*Exercise*
How many lines in the rows below contain the string "autoBeamOff"? Reply with the number alone.

*Supplied data*
☆ ☆ ☆ ☆ ☆
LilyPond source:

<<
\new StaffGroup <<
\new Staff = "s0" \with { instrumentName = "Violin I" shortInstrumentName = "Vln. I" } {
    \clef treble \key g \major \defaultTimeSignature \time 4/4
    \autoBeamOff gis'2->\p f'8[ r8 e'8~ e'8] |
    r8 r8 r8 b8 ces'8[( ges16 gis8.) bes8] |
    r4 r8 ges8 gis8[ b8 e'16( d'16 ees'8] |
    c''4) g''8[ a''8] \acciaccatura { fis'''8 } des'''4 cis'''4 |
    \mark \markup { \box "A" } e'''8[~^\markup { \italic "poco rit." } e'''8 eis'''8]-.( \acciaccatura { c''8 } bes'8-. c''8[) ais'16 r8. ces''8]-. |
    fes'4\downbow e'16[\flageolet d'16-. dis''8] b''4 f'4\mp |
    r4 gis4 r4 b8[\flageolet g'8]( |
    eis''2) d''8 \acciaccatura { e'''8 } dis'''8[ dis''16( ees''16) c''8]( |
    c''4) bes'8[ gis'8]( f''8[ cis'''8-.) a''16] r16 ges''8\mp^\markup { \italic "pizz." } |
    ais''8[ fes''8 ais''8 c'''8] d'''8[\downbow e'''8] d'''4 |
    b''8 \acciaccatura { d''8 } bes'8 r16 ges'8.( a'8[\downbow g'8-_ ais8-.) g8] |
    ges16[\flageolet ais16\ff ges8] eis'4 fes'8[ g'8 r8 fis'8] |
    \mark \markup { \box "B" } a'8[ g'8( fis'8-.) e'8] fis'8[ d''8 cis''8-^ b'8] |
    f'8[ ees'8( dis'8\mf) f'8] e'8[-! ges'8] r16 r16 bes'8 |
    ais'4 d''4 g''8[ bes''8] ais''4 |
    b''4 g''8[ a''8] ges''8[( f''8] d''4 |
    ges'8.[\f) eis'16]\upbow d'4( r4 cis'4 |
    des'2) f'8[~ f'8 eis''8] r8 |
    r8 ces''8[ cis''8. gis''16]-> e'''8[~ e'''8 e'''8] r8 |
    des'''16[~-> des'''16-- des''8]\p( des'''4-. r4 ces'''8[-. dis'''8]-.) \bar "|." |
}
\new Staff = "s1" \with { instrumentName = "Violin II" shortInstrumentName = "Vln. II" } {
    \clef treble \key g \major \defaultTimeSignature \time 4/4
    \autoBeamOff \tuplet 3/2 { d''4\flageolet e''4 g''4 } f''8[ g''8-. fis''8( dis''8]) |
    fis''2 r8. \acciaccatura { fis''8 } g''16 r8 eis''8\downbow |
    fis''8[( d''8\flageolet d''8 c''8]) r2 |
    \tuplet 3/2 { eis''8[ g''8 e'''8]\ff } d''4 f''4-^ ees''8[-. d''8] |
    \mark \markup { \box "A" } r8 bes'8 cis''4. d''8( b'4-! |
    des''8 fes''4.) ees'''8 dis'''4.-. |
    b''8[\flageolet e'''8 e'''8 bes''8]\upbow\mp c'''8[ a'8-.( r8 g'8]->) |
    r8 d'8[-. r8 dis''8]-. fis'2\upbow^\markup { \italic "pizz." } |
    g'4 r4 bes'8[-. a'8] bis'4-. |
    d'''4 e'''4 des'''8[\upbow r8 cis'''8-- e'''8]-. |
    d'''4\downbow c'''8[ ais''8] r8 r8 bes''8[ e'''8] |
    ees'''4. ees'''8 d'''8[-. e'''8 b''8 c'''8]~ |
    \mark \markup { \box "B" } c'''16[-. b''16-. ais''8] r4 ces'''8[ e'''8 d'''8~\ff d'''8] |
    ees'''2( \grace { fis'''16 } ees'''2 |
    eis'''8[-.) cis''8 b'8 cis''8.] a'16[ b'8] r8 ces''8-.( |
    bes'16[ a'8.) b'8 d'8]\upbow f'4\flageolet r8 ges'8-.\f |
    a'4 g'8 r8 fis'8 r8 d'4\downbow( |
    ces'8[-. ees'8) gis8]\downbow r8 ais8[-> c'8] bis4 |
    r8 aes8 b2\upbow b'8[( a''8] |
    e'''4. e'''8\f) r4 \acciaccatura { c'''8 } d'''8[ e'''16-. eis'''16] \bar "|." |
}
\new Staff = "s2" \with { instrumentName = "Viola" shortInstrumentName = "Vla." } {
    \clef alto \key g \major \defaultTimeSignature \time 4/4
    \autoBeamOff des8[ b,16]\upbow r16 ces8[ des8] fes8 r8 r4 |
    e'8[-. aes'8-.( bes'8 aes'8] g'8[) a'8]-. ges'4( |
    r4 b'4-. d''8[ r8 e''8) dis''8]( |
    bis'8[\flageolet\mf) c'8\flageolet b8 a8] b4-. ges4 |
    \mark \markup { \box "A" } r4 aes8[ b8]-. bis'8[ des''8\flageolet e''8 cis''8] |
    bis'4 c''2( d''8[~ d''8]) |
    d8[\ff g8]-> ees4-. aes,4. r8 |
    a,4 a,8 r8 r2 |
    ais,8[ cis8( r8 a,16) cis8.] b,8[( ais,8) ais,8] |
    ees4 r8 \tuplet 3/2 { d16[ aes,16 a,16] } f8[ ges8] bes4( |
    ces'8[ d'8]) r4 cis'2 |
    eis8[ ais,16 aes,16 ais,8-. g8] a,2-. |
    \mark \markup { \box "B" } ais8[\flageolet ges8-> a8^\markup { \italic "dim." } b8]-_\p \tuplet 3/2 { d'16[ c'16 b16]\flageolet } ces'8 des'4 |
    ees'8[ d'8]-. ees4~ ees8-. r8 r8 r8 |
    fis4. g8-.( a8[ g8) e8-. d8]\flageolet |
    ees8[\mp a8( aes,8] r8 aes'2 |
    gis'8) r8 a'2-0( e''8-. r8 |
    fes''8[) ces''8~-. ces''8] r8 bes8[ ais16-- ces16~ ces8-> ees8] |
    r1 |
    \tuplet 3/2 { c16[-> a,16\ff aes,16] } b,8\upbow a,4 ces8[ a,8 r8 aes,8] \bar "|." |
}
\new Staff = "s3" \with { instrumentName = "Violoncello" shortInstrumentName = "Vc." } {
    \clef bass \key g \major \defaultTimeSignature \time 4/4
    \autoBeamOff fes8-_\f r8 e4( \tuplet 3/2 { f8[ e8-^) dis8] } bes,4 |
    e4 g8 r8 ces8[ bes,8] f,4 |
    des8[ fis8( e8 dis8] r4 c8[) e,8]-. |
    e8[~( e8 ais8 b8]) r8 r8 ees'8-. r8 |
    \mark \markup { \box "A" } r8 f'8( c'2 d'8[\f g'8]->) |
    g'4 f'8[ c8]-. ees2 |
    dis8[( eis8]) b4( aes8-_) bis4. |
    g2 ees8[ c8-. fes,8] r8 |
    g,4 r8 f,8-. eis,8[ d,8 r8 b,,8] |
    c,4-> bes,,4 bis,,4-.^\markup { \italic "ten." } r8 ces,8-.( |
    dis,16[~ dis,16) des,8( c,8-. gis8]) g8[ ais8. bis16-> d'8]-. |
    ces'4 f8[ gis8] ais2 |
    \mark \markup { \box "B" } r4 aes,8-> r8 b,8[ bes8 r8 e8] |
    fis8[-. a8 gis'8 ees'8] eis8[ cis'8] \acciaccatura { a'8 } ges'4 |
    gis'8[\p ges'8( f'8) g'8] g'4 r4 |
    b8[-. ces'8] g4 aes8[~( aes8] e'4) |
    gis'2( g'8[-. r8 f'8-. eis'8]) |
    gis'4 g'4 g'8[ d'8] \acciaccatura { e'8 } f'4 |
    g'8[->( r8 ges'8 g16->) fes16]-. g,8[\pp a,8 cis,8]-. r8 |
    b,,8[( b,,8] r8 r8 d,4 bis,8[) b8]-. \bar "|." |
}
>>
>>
☆ ☆ ☆ ☆ ☆
*Exercise result*
4